(Stored data entries)
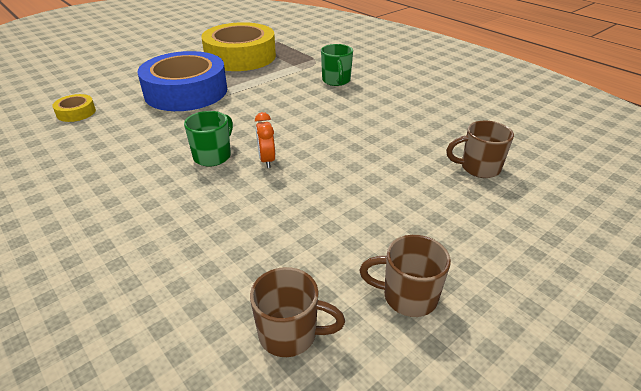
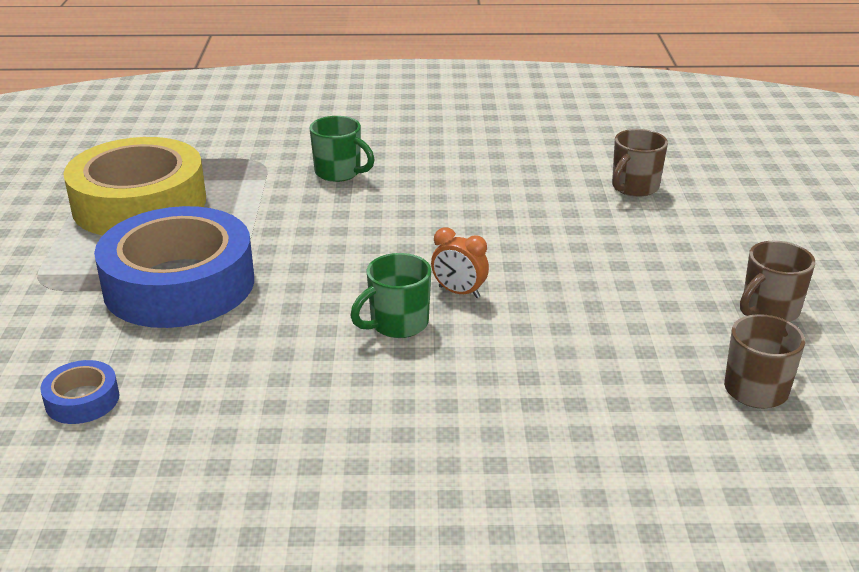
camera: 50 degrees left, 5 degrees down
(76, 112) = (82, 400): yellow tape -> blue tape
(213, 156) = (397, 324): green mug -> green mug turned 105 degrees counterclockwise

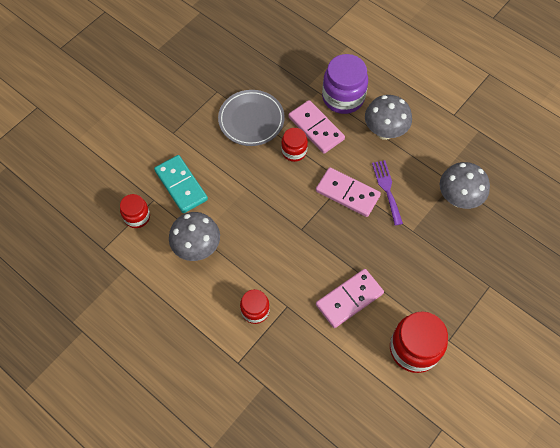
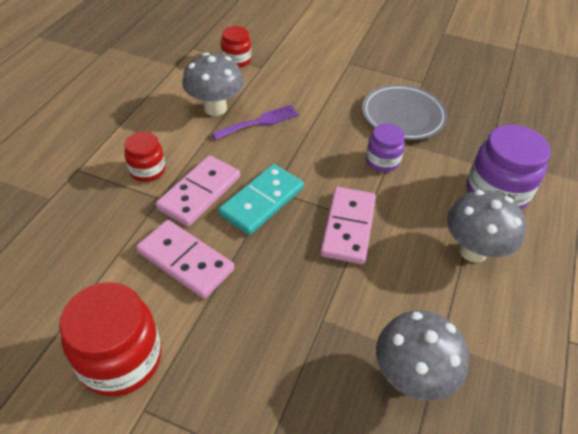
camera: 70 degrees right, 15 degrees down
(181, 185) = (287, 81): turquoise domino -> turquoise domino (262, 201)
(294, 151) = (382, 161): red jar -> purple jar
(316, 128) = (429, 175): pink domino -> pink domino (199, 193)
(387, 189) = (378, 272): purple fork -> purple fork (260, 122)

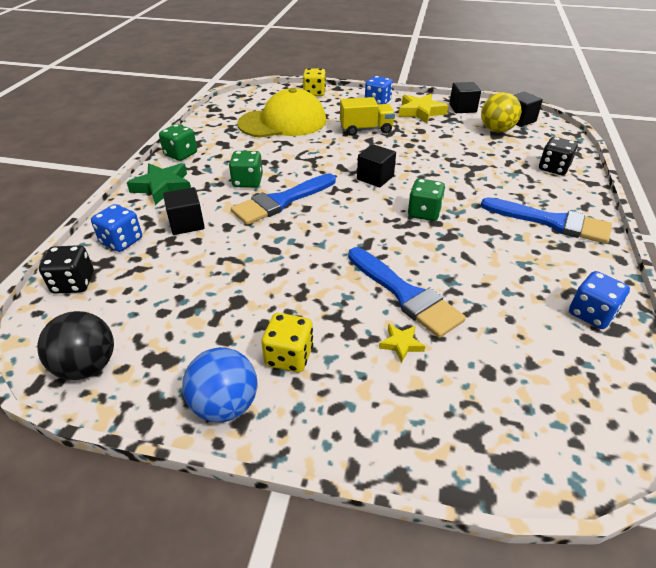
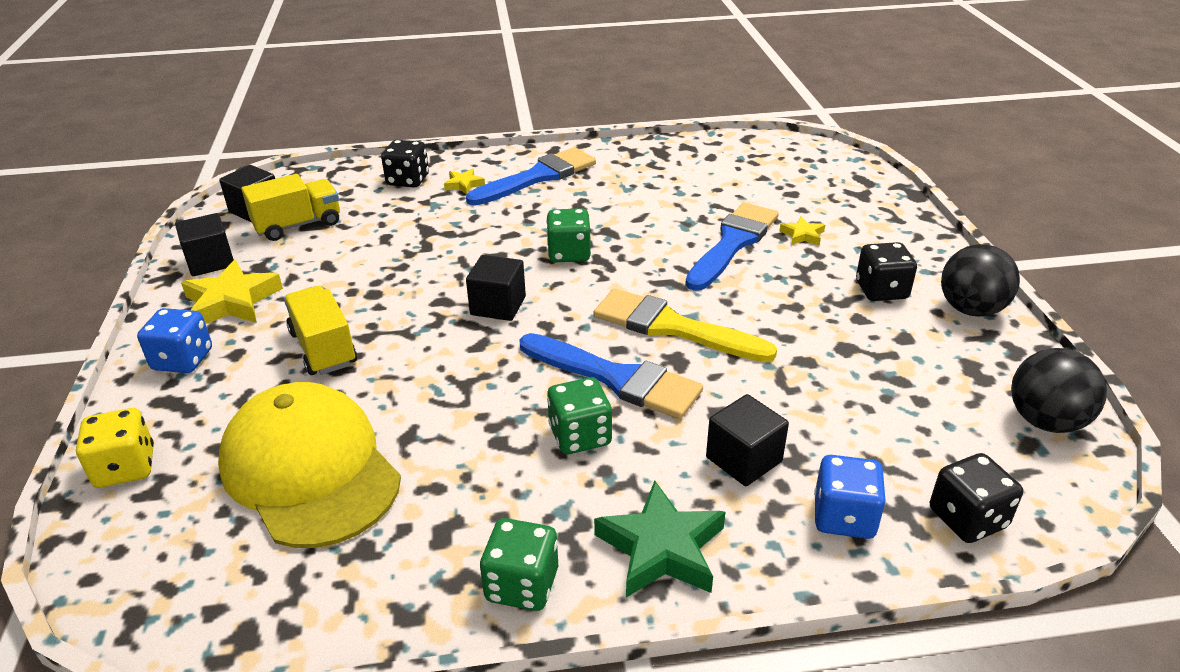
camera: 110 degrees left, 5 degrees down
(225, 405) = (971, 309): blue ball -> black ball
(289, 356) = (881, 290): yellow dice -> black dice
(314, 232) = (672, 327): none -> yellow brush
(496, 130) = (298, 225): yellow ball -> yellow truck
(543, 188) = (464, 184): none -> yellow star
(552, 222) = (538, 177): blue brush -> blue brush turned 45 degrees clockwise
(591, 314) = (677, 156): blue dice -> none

GOAL OF THE EXERCISE >> Using the entries above, restate word for word every line from the one that contains "camera: 110 degrees left, 5 degrees down" through the last.

FINAL ANSWER >>
camera: 110 degrees left, 5 degrees down
(225, 405) = (971, 309): blue ball -> black ball
(289, 356) = (881, 290): yellow dice -> black dice
(314, 232) = (672, 327): none -> yellow brush
(496, 130) = (298, 225): yellow ball -> yellow truck
(543, 188) = (464, 184): none -> yellow star
(552, 222) = (538, 177): blue brush -> blue brush turned 45 degrees clockwise
(591, 314) = (677, 156): blue dice -> none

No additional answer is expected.